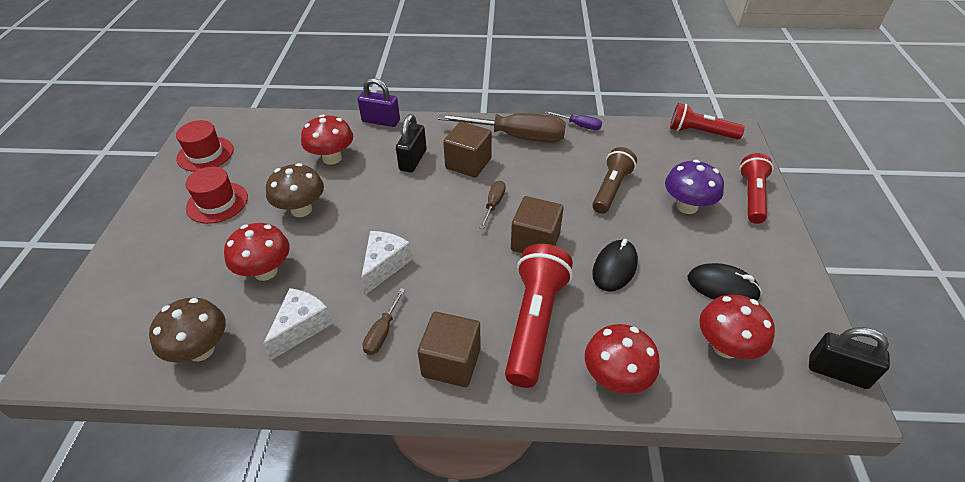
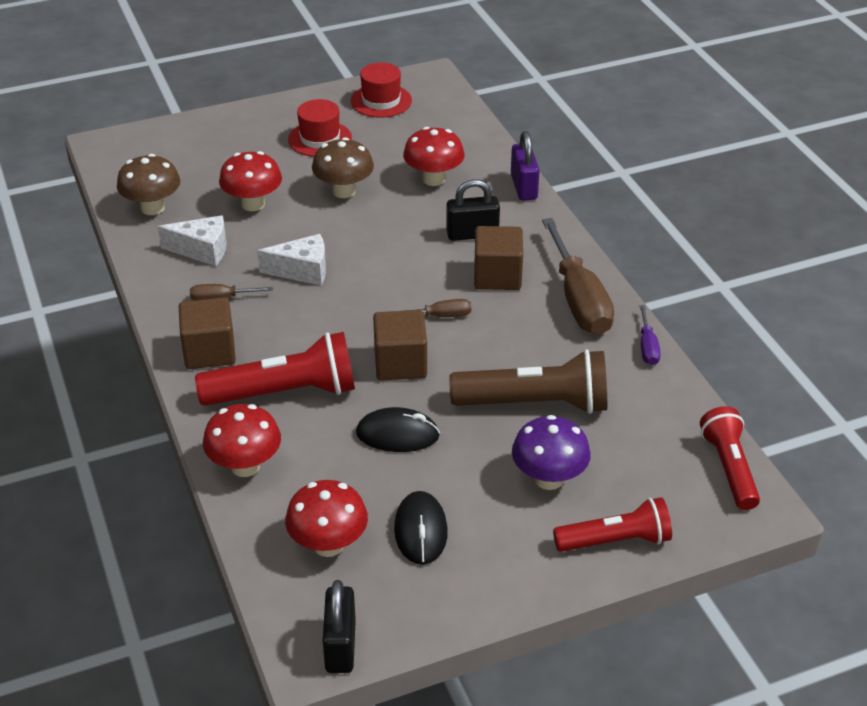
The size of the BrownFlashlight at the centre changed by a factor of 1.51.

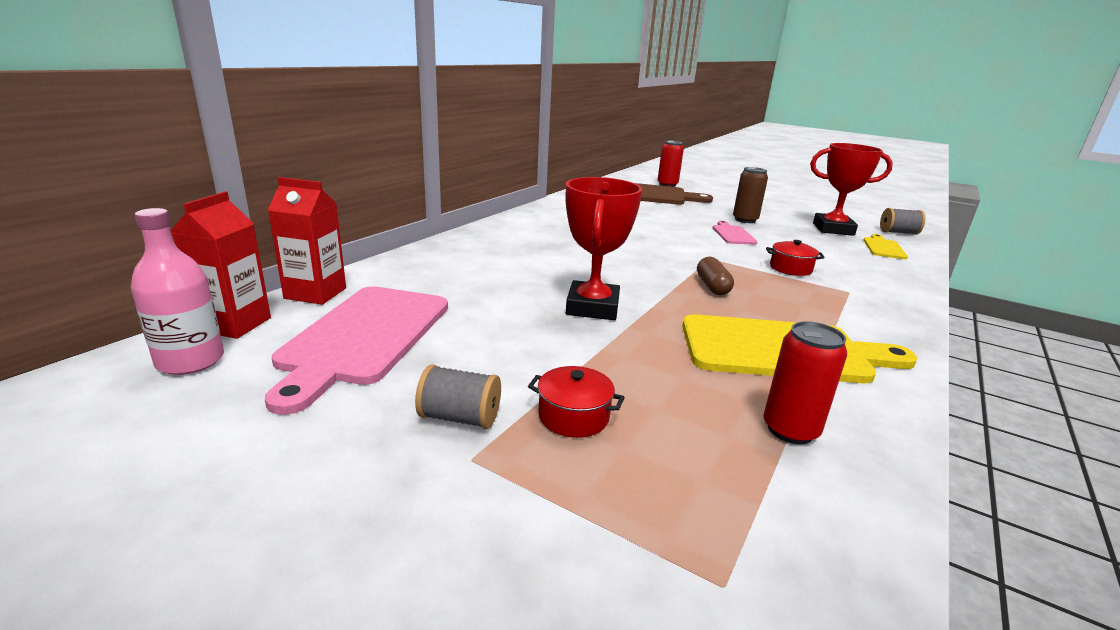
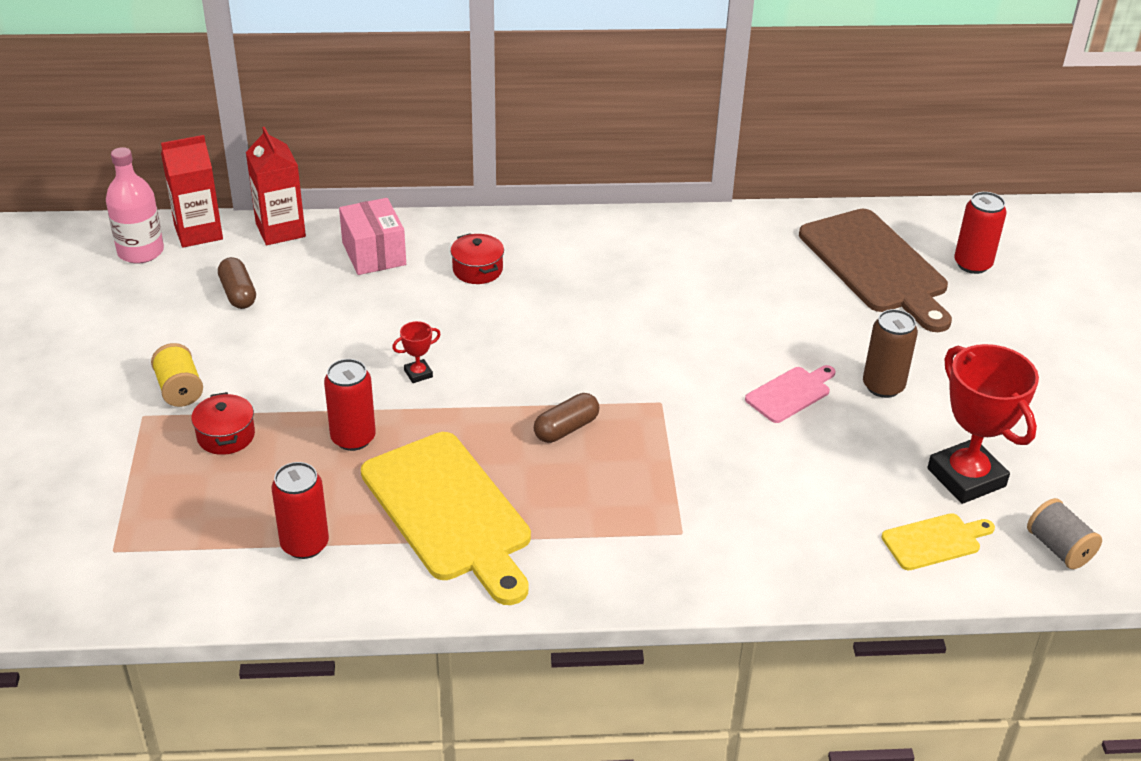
Where the PinkCuttingBoard (1st from left) stood at the middle left, the BrownCapsule (1st from left) came to stand at the middle left. What was the GreySpool (1st from left) at the centre turned into the YellowSpool at the middle left. The size of the RedTrophy (1st from left) at the centre changed by a factor of 0.42. The RedPot (2nd from left) ended up elsewhere, having gone from the middle right to the centre. The second view gained the RedCan (2nd from left) at the middle left. The second view gained the PinkBox at the top left.

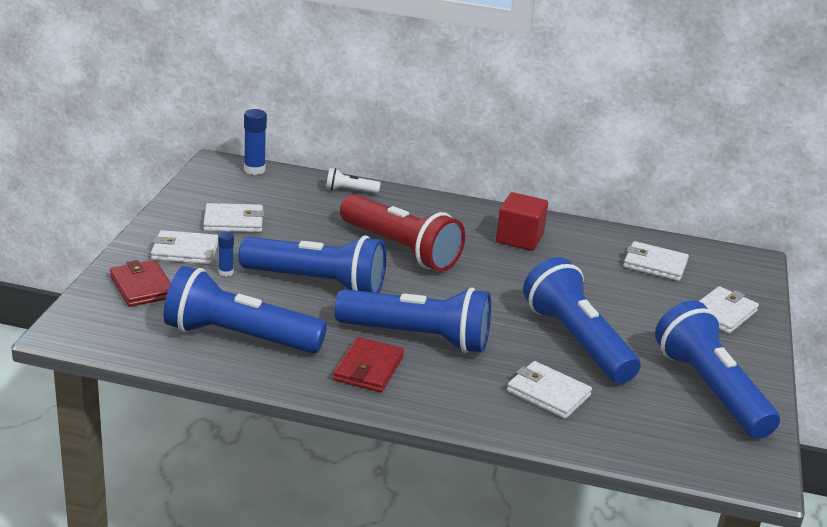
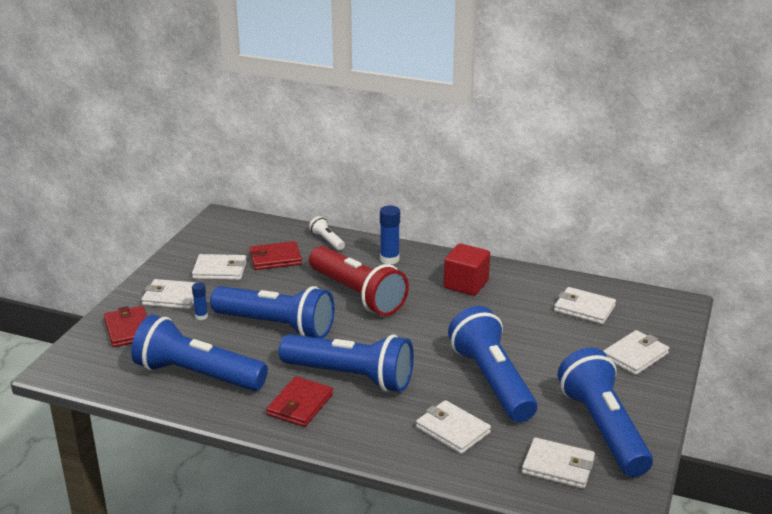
The BlueGlueStick (2nd from left) ended up elsewhere, having gone from the top left to the centre. The WhiteFlashlight at the centre ended up facing another way, 45 degrees clockwise from before. The second view gained the RedWallet (2nd from left) at the centre. The second view gained the WhiteWallet (4th from left) at the bottom right.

——

▸ Exercise: Output the listing exactly, pictures excluded.

▸ Reply:
The size of the BrownFlashlight at the centre changed by a factor of 1.51.

Where the PinkCuttingBoard (1st from left) stood at the middle left, the BrownCapsule (1st from left) came to stand at the middle left. What was the GreySpool (1st from left) at the centre turned into the YellowSpool at the middle left. The size of the RedTrophy (1st from left) at the centre changed by a factor of 0.42. The RedPot (2nd from left) ended up elsewhere, having gone from the middle right to the centre. The second view gained the RedCan (2nd from left) at the middle left. The second view gained the PinkBox at the top left.

The BlueGlueStick (2nd from left) ended up elsewhere, having gone from the top left to the centre. The WhiteFlashlight at the centre ended up facing another way, 45 degrees clockwise from before. The second view gained the RedWallet (2nd from left) at the centre. The second view gained the WhiteWallet (4th from left) at the bottom right.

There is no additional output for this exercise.